*** Block opens ***
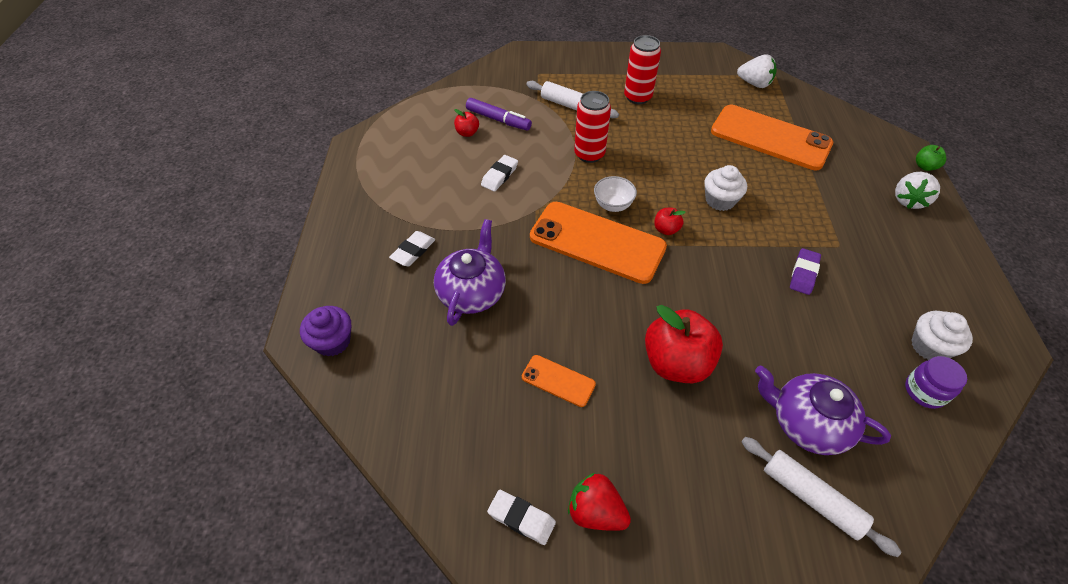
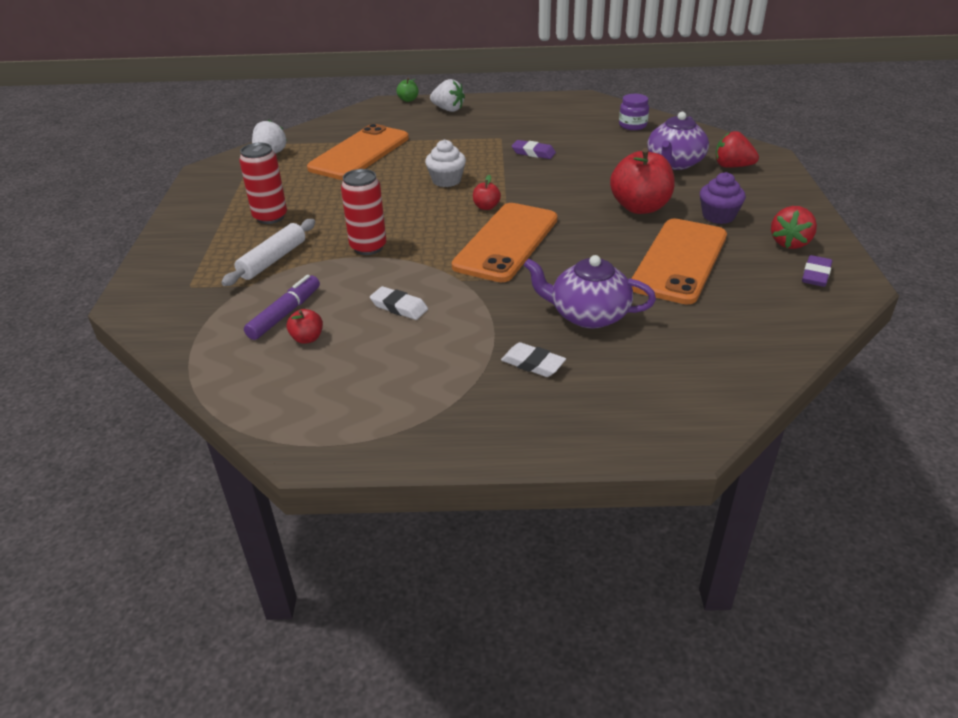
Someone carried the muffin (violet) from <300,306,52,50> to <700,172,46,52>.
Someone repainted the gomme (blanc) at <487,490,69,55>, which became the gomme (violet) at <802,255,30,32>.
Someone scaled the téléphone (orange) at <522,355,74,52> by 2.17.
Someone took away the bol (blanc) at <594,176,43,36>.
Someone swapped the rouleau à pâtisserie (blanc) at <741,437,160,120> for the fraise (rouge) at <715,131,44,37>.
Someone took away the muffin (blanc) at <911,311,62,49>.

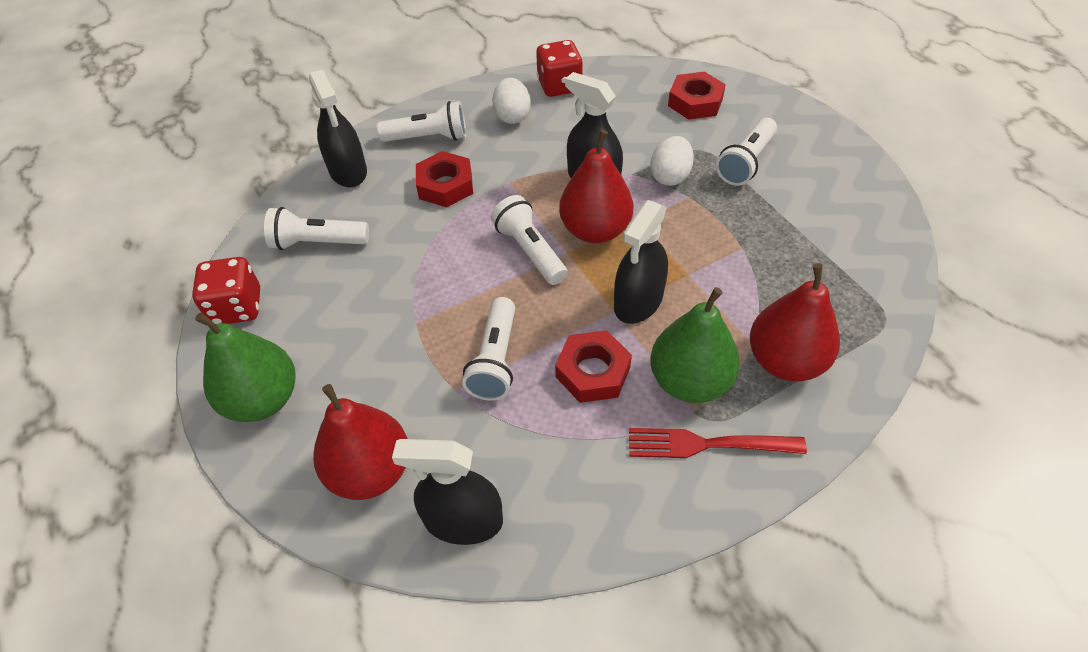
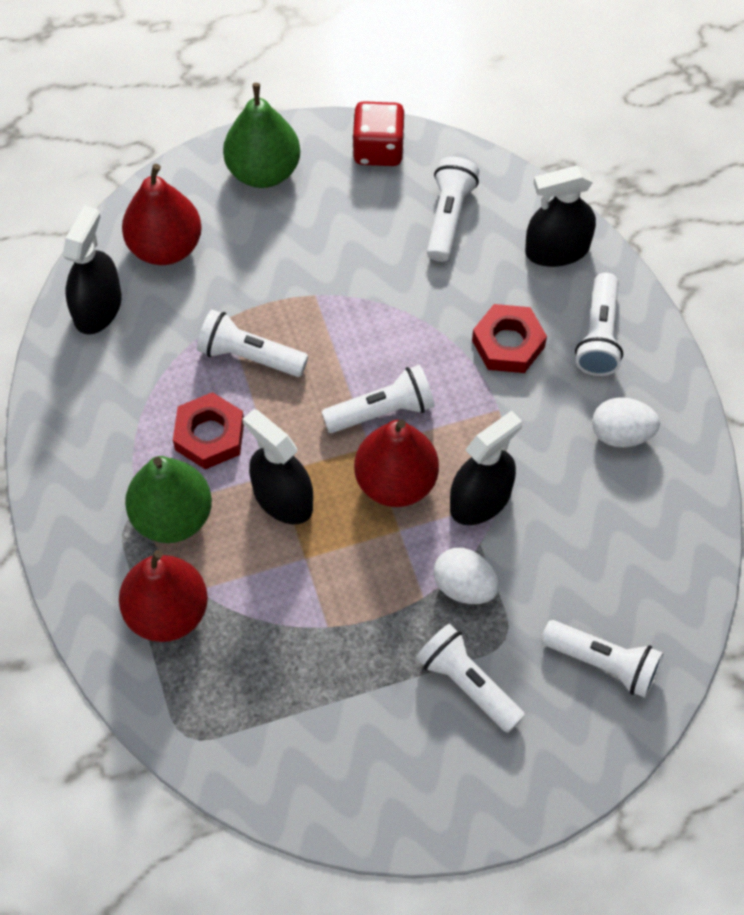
Someone took away the dé (rouge) at <536,40,47,57>.
Someone took away the fourchette (rouge) at <629,428,178,30>.
Someone swapped the écrou (rouge) at <668,71,58,49> for the lampe de poche (blanc) at <541,620,122,78>.

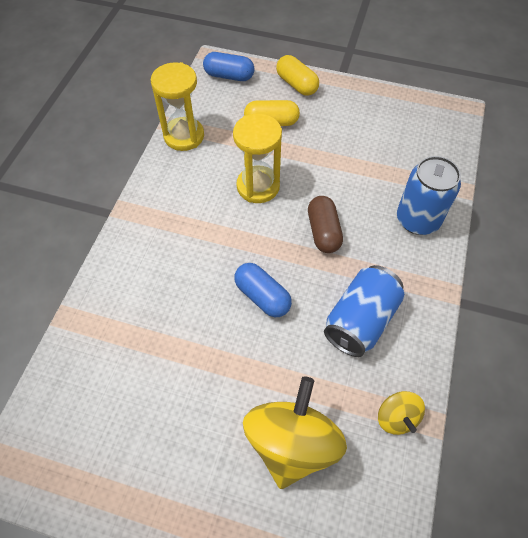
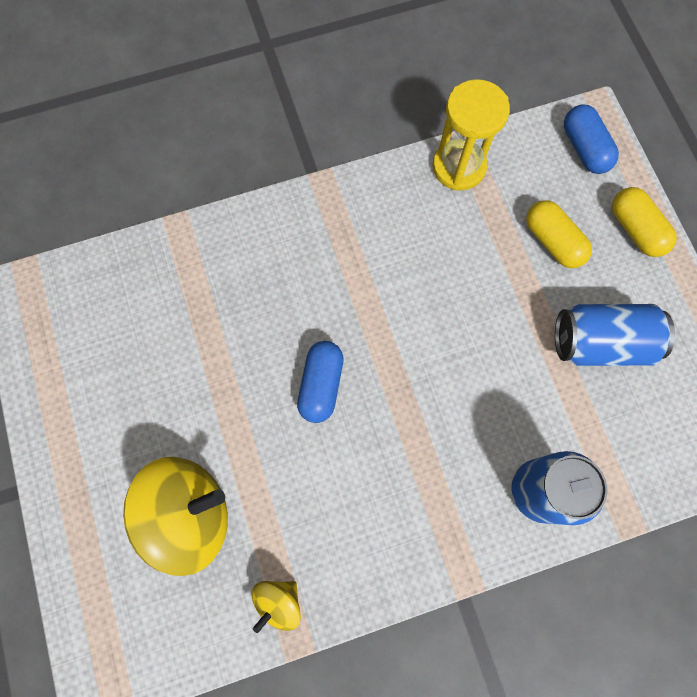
Someone took away the sablier (jaune) at <233,114,49,89>.
Someone rotated the gélule (jaune) at <276,55,43,41> by 45 degrees counterclockwise.
Someone took away the gélule (marron) at <308,196,35,57>.
Someone carried the canette (bleu) from <324,265,81,92> to <555,304,120,62>.

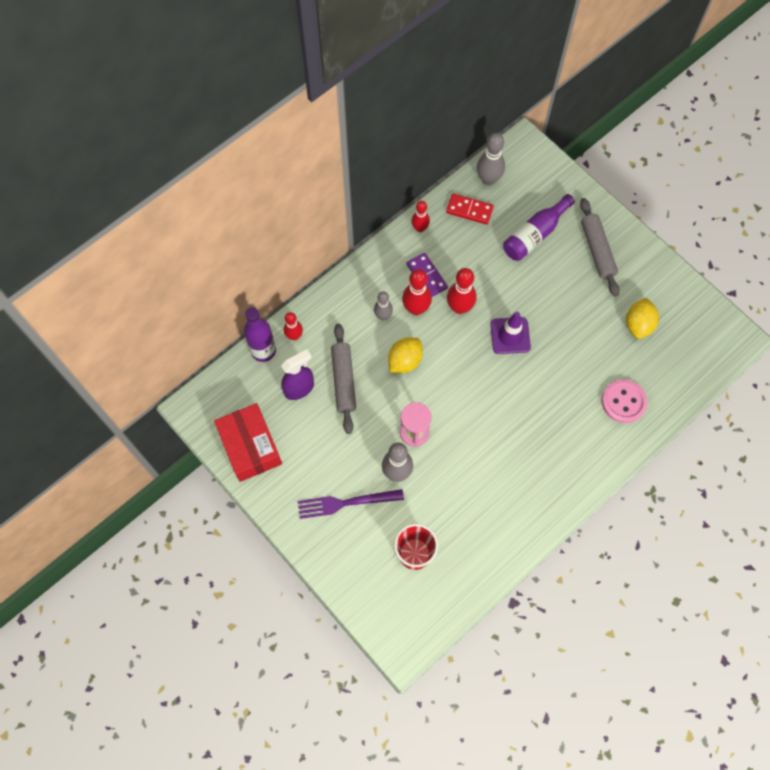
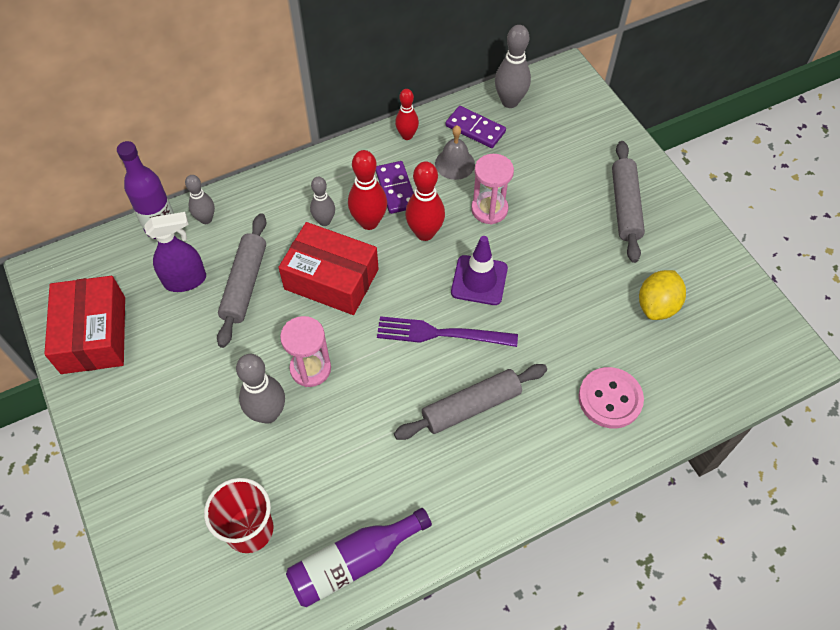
Someone repainted the quille (rouge) at <284,312,19,28>, which became the quille (gris) at <185,175,30,49>.
Someone carried the fourchette (violet) from <298,489,106,30> to <377,316,141,31>.
Someone swapped the citron (jaune) at <388,338,35,35> for the boîte (rouge) at <278,222,101,93>.
Someone repainted the domino (rouge) at <446,194,48,31>, which became the domino (violet) at <445,106,61,42>.
Someone carried the bouteille (violet) from <503,194,72,67> to <286,508,146,99>.
Someone put down the rouleau à pâtisserie (gris) at <394,364,153,76>.
Someone put down the cloche (gris) at <435,125,40,55>.
Someone put down the sablier (rose) at <471,154,43,70>.

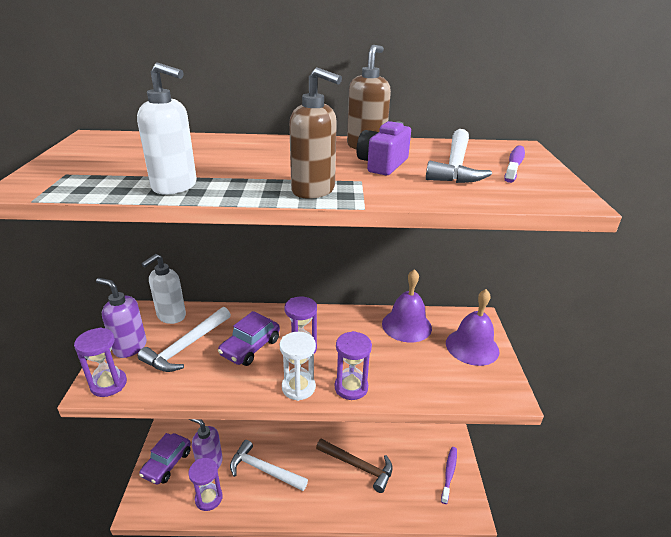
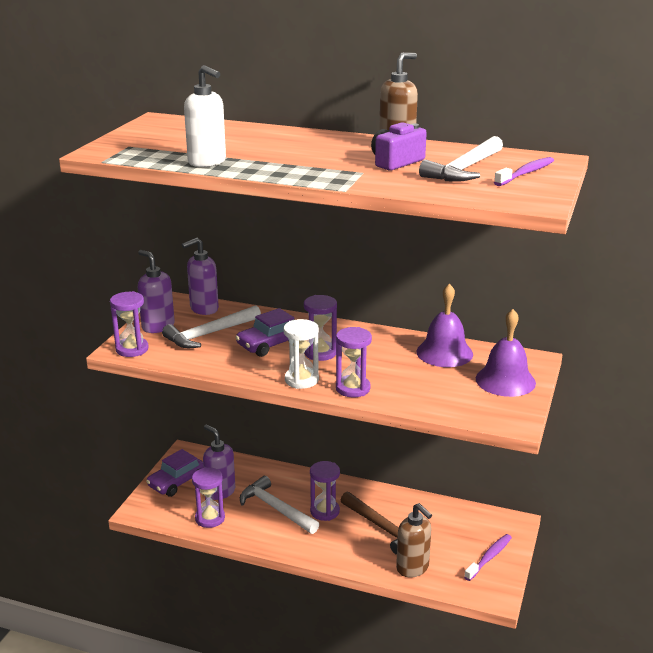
Someone repainted the distributeur de savon (blanc) at <141,254,45,70>, which became the distributeur de savon (violet) at <182,238,37,77>.
Someone carried the distributeur de savon (marron) from <289,67,53,132> to <396,503,36,74>.
Someone put down the sablier (violet) at <310,461,30,60>.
*** Block closes ***
:: AIM OF THE EXERCISE ::
All lines above from the one with "Someone took away the bol" to the one with "Someone swapped the rouleau", inclusive, should be copied exactly, and no other lines.

:: EXERCISE SOLUTION ::
Someone took away the bol (blanc) at <594,176,43,36>.
Someone swapped the rouleau à pâtisserie (blanc) at <741,437,160,120> for the fraise (rouge) at <715,131,44,37>.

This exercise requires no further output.